WHAT YOU ARE ASKED TO DO:
Copy every line that holds the string "diamond" from the data below.

EXTRACTED INFORMATION:
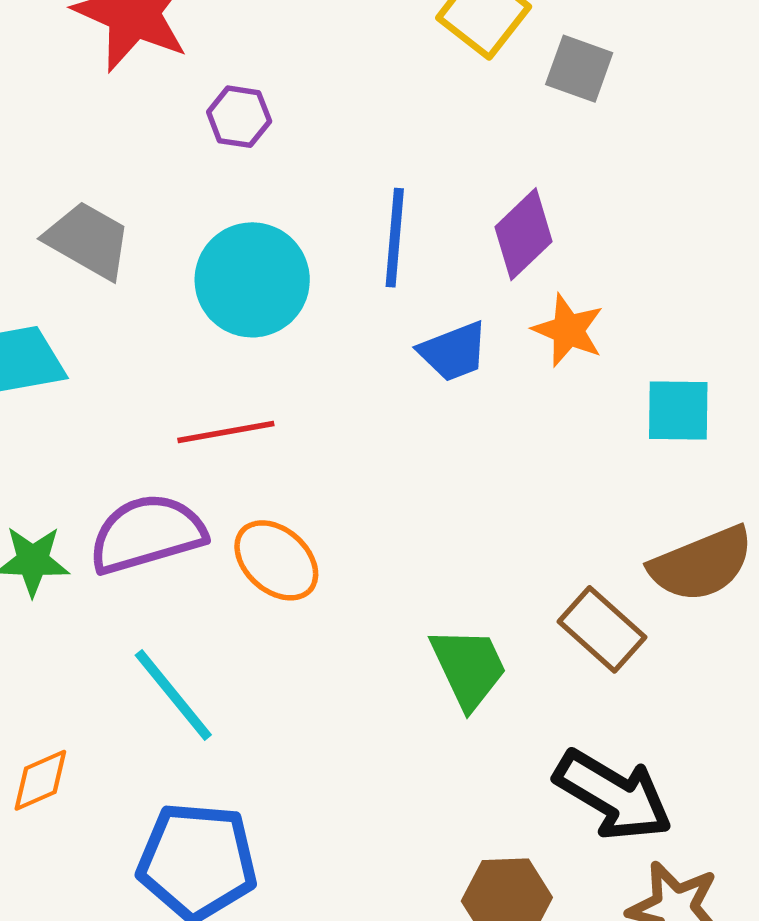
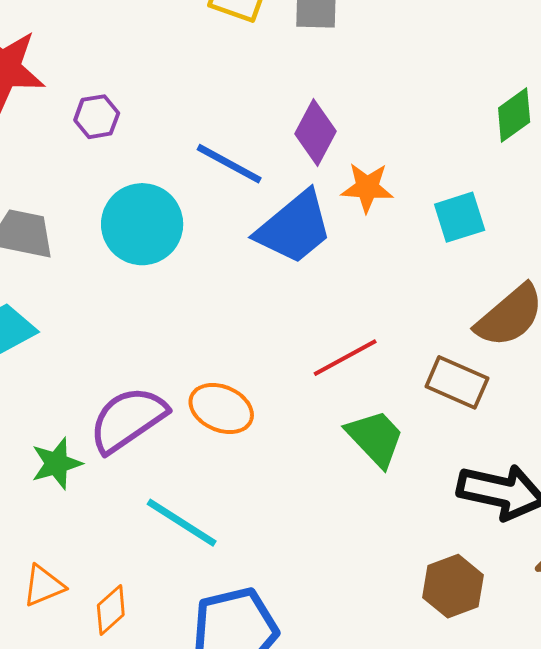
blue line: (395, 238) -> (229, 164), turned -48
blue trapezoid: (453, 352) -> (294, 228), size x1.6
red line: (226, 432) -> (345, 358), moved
...
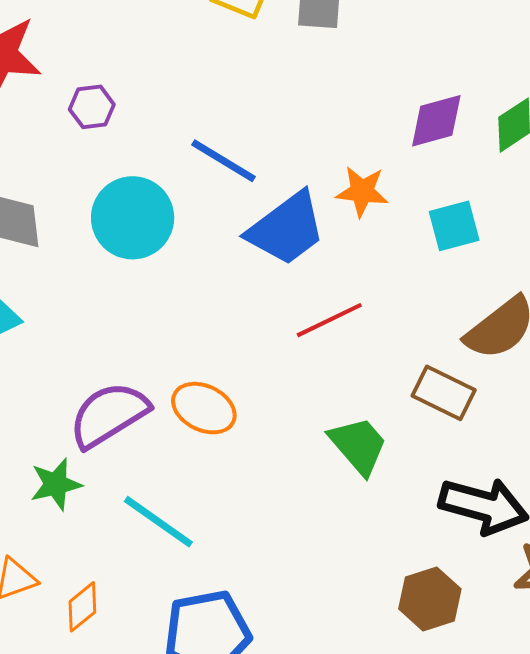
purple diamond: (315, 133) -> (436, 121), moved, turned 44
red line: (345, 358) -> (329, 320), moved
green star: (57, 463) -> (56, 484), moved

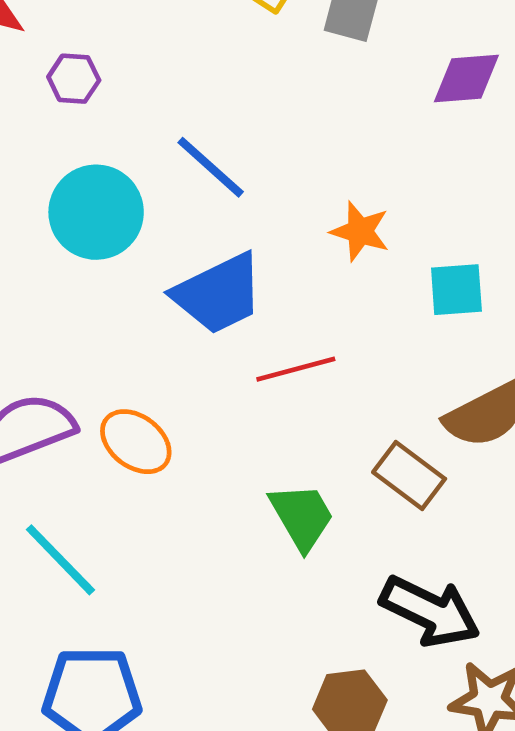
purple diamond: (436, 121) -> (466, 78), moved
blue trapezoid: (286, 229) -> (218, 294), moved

TASK SOLUTION:
purple diamond: (315, 133) -> (436, 121), moved, turned 44
purple diamond: (436, 121) -> (466, 78), moved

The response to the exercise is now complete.